**WHAT THIS TASK INVOLVES:** Can you reproduce every line of the listing below word for word, leaving out the pictures?

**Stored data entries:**
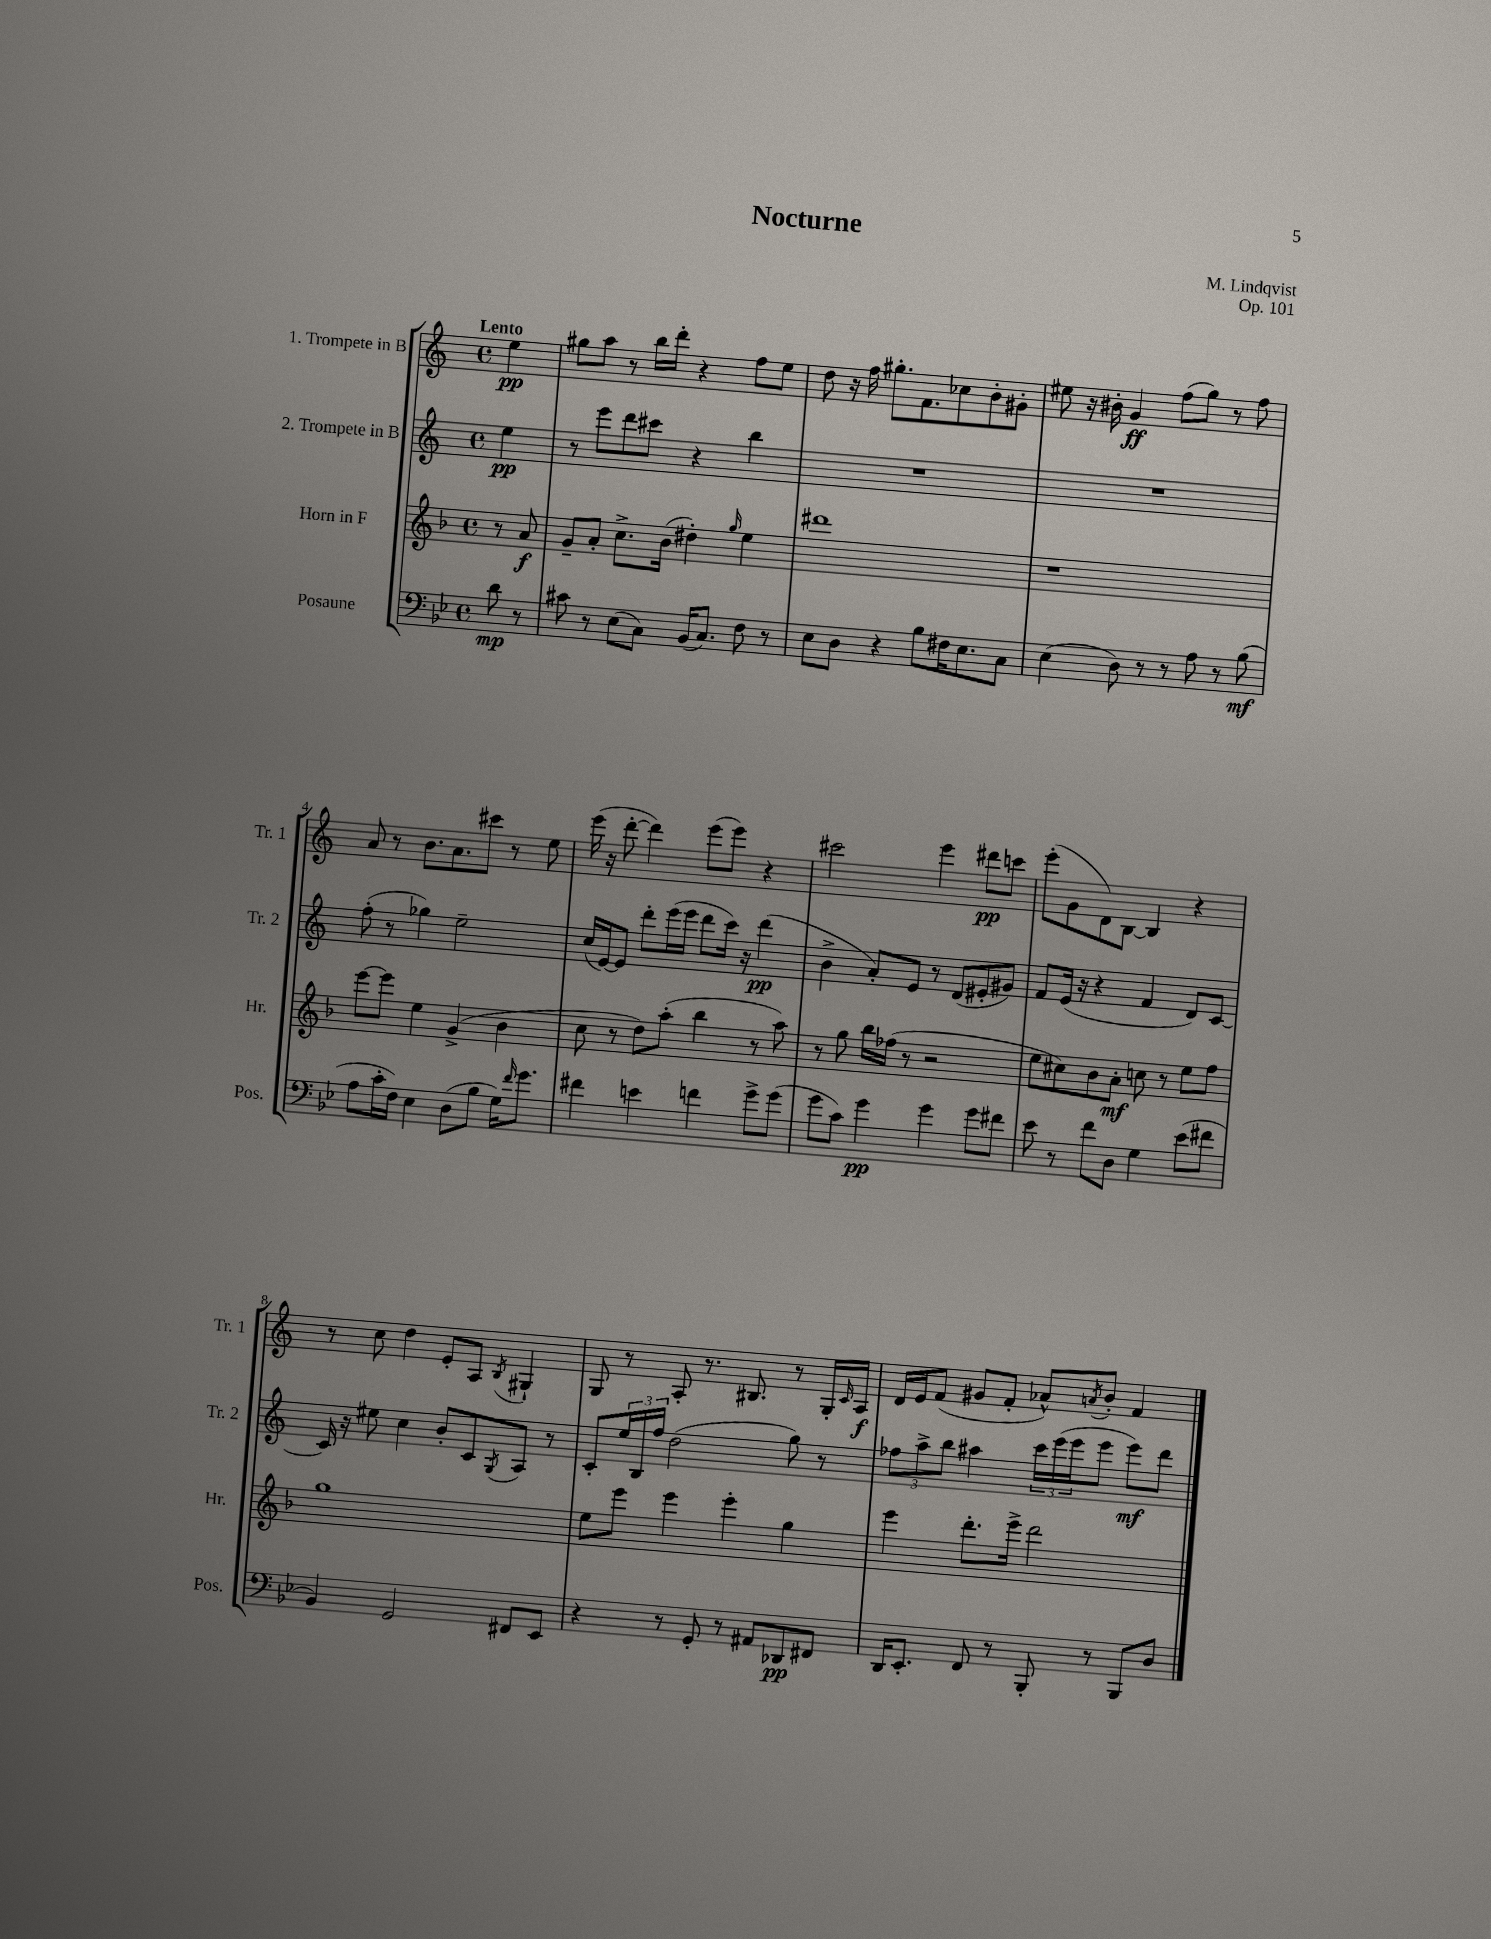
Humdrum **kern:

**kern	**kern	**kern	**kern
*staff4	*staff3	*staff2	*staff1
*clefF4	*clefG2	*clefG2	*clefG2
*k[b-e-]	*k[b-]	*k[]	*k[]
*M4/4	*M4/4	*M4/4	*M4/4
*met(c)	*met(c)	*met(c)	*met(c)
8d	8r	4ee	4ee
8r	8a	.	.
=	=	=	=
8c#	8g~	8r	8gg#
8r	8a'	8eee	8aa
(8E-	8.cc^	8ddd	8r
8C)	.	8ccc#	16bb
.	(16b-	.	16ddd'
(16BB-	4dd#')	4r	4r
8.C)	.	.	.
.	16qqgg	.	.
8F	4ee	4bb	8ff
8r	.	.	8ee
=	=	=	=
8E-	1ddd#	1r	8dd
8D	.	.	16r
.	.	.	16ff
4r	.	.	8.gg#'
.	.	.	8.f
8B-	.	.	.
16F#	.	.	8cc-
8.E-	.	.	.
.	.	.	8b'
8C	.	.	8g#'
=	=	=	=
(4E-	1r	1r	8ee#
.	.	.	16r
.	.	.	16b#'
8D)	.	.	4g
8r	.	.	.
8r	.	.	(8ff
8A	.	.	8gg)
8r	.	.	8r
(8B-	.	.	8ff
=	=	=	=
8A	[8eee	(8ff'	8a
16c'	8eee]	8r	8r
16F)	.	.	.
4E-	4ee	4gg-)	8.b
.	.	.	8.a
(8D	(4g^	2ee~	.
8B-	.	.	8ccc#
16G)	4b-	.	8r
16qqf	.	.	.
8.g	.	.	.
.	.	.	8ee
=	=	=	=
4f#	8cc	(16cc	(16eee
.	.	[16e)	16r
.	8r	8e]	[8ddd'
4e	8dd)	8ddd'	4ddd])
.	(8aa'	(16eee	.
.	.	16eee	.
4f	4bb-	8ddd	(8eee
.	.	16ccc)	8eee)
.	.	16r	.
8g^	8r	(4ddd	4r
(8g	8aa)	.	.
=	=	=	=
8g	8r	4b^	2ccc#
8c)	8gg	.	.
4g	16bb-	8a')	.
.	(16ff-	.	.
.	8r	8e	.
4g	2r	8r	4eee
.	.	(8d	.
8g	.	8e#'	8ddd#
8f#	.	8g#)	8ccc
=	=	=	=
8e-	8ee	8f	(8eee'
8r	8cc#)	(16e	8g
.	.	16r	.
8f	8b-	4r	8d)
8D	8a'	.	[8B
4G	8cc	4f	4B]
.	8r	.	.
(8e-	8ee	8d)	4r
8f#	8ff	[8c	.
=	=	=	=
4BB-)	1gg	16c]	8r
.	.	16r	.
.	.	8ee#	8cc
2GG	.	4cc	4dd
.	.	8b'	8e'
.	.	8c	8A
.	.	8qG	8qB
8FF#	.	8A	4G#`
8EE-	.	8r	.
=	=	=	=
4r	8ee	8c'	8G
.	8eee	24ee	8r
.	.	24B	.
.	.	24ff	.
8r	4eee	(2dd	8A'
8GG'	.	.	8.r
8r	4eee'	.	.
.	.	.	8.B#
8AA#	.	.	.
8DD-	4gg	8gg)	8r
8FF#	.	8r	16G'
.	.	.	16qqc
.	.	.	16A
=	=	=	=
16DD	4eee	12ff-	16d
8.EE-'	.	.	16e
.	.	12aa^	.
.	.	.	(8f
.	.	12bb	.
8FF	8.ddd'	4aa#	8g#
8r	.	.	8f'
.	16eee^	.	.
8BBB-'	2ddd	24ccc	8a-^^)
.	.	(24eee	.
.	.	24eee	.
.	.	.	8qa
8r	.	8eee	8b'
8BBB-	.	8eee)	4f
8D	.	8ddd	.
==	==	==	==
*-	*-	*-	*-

**RESULT OF THIS TASK:**
Humdrum **kern:

**kern	**kern	**kern	**kern
*staff4	*staff3	*staff2	*staff1
*clefF4	*clefG2	*clefG2	*clefG2
*k[b-e-]	*k[b-]	*k[]	*k[]
*M4/4	*M4/4	*M4/4	*M4/4
*met(c)	*met(c)	*met(c)	*met(c)
8d	8r	4ee	4ee
8r	8a	.	.
=	=	=	=
8c#	8g~	8r	8gg#
8r	8a'	8eee	8aa
(8E-	8.cc^	8ddd	8r
8C)	.	8ccc#	16bb
.	(16b-	.	16ddd'
(16BB-	4dd#')	4r	4r
8.C)	.	.	.
.	16qqgg	.	.
8F	4ee	4bb	8ff
8r	.	.	8ee
=	=	=	=
8E-	1ddd#	1r	8dd
8D	.	.	16r
.	.	.	16ff
4r	.	.	8.gg#'
.	.	.	8.f
8B-	.	.	.
16F#	.	.	8cc-
8.E-	.	.	.
.	.	.	8b'
8C	.	.	8g#'
=	=	=	=
(4E-	1r	1r	8ee#
.	.	.	16r
.	.	.	16b#'
8D)	.	.	4g
8r	.	.	.
8r	.	.	(8ff
8A	.	.	8gg)
8r	.	.	8r
(8B-	.	.	8ff
=	=	=	=
8A	[8eee	(8ff'	8a
16c'	8eee]	8r	8r
16F)	.	.	.
4E-	4ee	4gg-)	8.b
.	.	.	8.a
(8D	(4g^	2ee~	.
8B-	.	.	8ccc#
16G)	4b-	.	8r
16qqf	.	.	.
8.g	.	.	.
.	.	.	8ee
=	=	=	=
4f#	8cc	(16cc	(16eee
.	.	[16e)	16r
.	8r	8e]	[8ddd'
4e	8dd)	8ddd'	4ddd])
.	(8aa'	(16eee	.
.	.	16eee	.
4f	4bb-	8ddd	(8eee
.	.	16ccc)	8eee)
.	.	16r	.
8g^	8r	(4ddd	4r
(8g	8aa)	.	.
=	=	=	=
8g	8r	4b^	2ccc#
8c)	8gg	.	.
4g	16bb-	8a')	.
.	(16ff-	.	.
.	8r	8e	.
4g	2r	8r	4eee
.	.	(8d	.
8g	.	8e#'	8ddd#
8f#	.	8g#)	8ccc
=	=	=	=
8e-	8ee	8f	(8eee'
8r	8cc#)	(16e	8g
.	.	16r	.
8f	8b-	4r	8d)
8D	8a'	.	[8B
4G	8cc	4f	4B]
.	8r	.	.
(8e-	8ee	8d)	4r
8f#	8ff	[8c	.
=	=	=	=
4BB-)	1gg	16c]	8r
.	.	16r	.
.	.	8ee#	8cc
2GG	.	4cc	4dd
.	.	8b'	8e'
.	.	8c	8A
.	.	8qG	8qB
8FF#	.	8A	4G#`
8EE-	.	8r	.
=	=	=	=
4r	8ee	8c'	8G
.	8eee	24ee	8r
.	.	24B	.
.	.	24ff	.
8r	4eee	(2dd	8A'
8GG'	.	.	8.r
8r	4eee'	.	.
.	.	.	8.B#
8AA#	.	.	.
8DD-	4gg	8gg)	8r
8FF#	.	8r	16G'
.	.	.	16qqc
.	.	.	16A
=	=	=	=
16DD	4eee	12ff-	16d
8.EE-'	.	.	16e
.	.	12aa^	.
.	.	.	(8f
.	.	12bb	.
8FF	8.ddd'	4aa#	8g#
8r	.	.	8f'
.	16eee^	.	.
8BBB-'	2ddd	24ccc	8a-^^)
.	.	(24eee	.
.	.	24eee	.
.	.	.	8qa
8r	.	8eee	8b'
8BBB-	.	8eee)	4f
8D	.	8ddd	.
==	==	==	==
*-	*-	*-	*-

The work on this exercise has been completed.